## Given problem
Return, without alteration, the lines of the listing below that run between the line containing "chainsaw [755, 219]" and the line containing "dog [985, 180]", inclusive.

━━━━━━━━

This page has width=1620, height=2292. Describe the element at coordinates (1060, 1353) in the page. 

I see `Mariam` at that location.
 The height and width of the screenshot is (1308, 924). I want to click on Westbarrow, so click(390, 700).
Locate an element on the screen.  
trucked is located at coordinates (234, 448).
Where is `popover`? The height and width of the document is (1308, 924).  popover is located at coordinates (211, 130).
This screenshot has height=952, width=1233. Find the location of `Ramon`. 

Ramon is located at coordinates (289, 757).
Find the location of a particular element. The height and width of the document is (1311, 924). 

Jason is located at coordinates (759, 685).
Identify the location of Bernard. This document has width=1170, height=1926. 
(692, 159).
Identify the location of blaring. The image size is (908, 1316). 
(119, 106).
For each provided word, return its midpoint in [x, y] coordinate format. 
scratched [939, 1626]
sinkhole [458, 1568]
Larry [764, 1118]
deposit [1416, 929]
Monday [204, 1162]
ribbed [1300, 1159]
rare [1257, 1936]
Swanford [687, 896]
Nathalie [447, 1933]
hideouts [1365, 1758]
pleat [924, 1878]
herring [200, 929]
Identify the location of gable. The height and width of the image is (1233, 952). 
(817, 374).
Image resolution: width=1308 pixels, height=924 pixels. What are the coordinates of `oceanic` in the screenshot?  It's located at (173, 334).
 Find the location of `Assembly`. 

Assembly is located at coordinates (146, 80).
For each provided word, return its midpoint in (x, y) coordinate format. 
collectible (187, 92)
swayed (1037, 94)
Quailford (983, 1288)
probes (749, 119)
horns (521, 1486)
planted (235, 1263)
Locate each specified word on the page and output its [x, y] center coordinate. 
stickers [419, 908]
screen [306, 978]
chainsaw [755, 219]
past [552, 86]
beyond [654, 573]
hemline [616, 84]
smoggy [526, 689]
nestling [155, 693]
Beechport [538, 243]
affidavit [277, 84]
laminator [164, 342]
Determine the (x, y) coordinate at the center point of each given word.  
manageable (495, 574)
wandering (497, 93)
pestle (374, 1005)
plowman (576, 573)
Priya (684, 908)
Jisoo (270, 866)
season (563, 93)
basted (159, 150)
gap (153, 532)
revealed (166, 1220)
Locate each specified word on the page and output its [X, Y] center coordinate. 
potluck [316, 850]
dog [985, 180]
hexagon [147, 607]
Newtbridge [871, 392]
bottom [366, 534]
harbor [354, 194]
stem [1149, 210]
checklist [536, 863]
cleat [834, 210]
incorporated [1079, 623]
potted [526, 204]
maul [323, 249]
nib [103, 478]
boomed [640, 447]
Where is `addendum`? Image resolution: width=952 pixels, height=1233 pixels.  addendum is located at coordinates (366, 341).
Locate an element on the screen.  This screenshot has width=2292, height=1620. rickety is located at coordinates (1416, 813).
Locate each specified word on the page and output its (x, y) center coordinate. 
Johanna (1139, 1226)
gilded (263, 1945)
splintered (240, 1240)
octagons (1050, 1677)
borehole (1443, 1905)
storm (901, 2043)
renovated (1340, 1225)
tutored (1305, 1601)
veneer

━━━━━━━━

## Exercise solution
chainsaw [755, 219]
past [552, 86]
beyond [654, 573]
hemline [616, 84]
smoggy [526, 689]
nestling [155, 693]
Beechport [538, 243]
affidavit [277, 84]
laminator [164, 342]
Determine the (x, y) coordinate at the center point of each given word.  
manageable (495, 574)
wandering (497, 93)
pestle (374, 1005)
plowman (576, 573)
Priya (684, 908)
Jisoo (270, 866)
season (563, 93)
basted (159, 150)
gap (153, 532)
revealed (166, 1220)
Locate each specified word on the page and output its [X, Y] center coordinate. 
potluck [316, 850]
dog [985, 180]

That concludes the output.